Narrow the data below down to the lines containing "yellow".

(Image change detection data)
┄┄┄┄┄┄┄┄┄┄

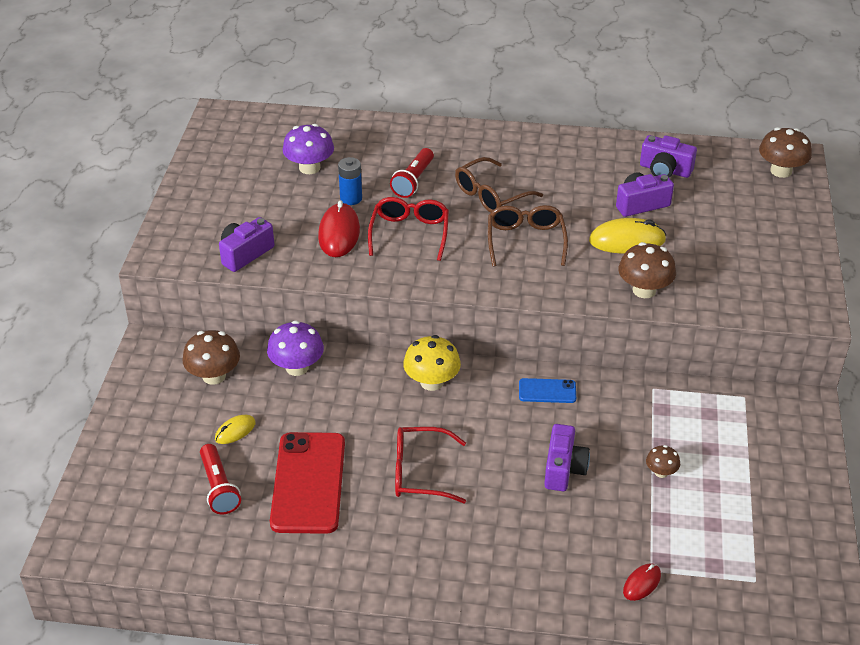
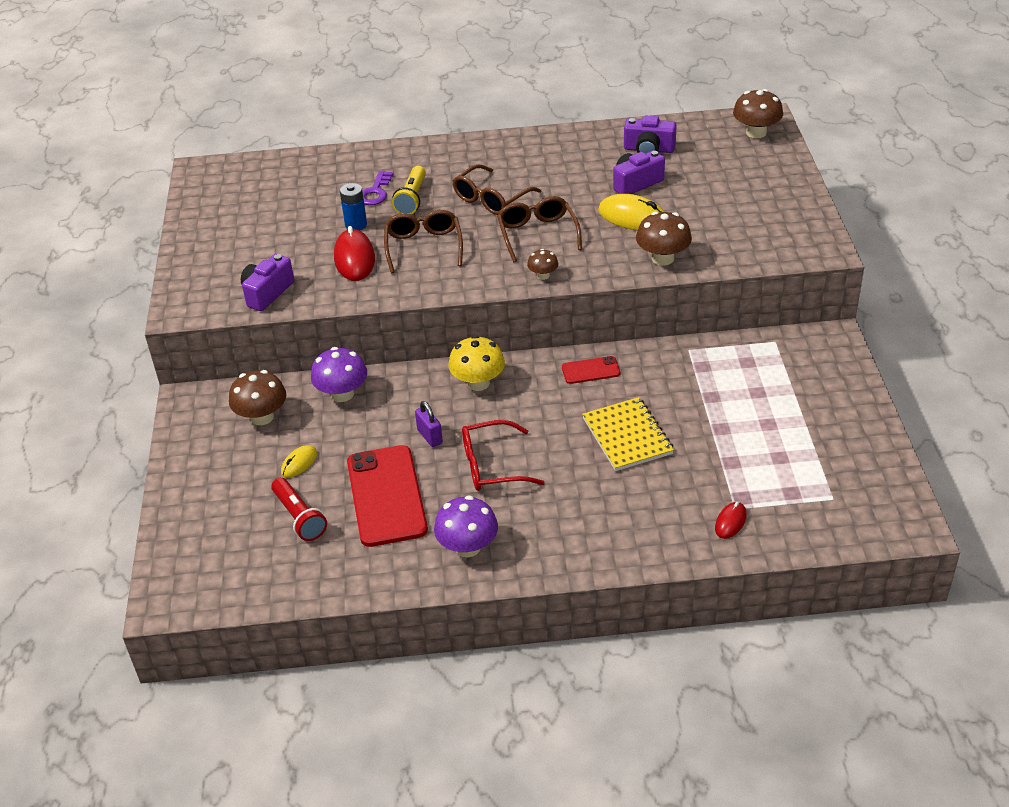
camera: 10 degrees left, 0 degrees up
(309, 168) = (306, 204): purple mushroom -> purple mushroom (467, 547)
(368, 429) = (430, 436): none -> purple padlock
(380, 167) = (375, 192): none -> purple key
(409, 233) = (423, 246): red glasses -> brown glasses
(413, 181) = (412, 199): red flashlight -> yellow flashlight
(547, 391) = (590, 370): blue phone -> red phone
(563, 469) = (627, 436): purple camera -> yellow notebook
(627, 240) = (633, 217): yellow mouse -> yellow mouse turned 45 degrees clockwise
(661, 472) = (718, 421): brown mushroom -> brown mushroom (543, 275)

┄┄┄┄┄┄┄┄┄┄

Response to the task:
(413, 181) = (412, 199): red flashlight -> yellow flashlight
(563, 469) = (627, 436): purple camera -> yellow notebook
(627, 240) = (633, 217): yellow mouse -> yellow mouse turned 45 degrees clockwise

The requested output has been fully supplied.